» Assignment: Where the line containing "(232, 544) = (125, 450): none" appears in the records below, begin there and output each line verbatim through the last line.

» Provided entries:
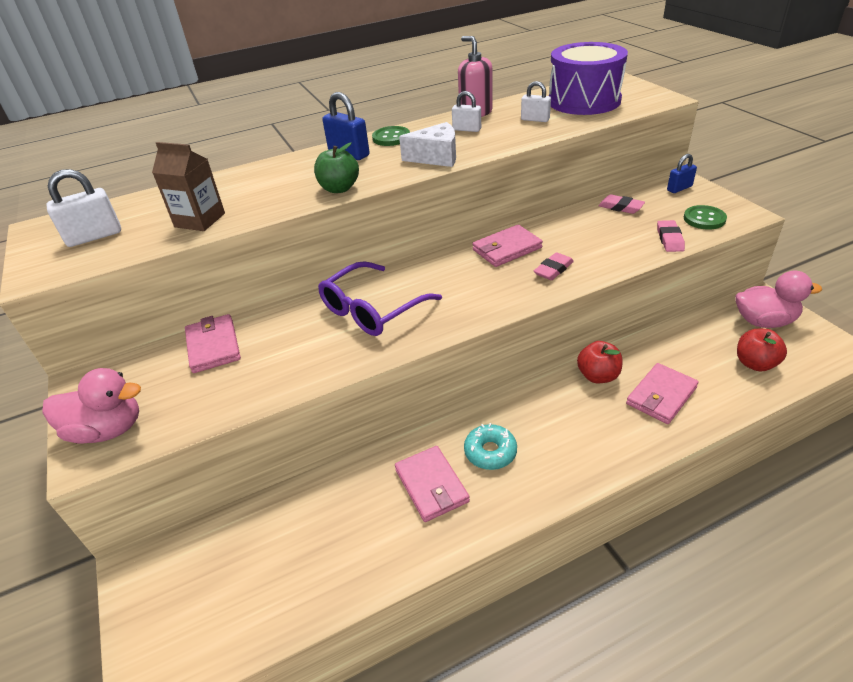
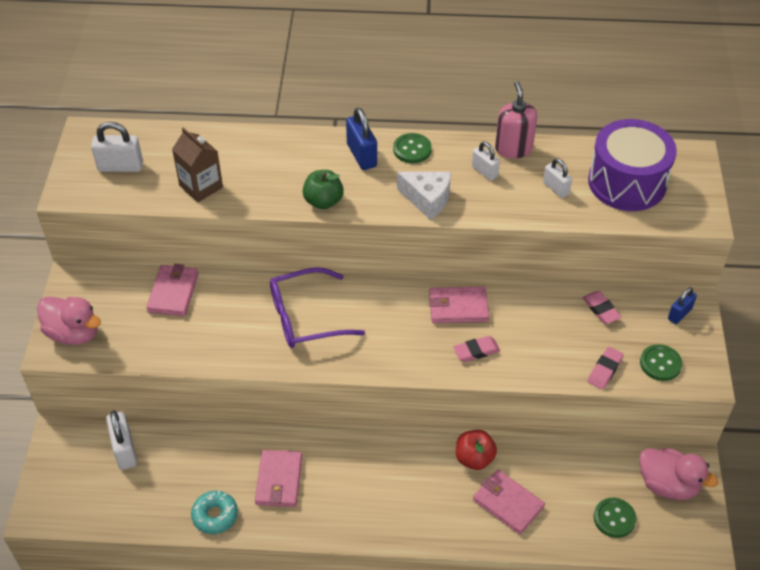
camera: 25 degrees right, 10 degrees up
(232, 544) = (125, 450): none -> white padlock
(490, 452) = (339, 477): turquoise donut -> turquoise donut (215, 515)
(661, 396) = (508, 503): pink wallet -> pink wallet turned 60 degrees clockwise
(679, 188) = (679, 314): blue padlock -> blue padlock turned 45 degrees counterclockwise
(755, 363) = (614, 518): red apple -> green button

» Result below:
(232, 544) = (125, 450): none -> white padlock
(490, 452) = (339, 477): turquoise donut -> turquoise donut (215, 515)
(661, 396) = (508, 503): pink wallet -> pink wallet turned 60 degrees clockwise
(679, 188) = (679, 314): blue padlock -> blue padlock turned 45 degrees counterclockwise
(755, 363) = (614, 518): red apple -> green button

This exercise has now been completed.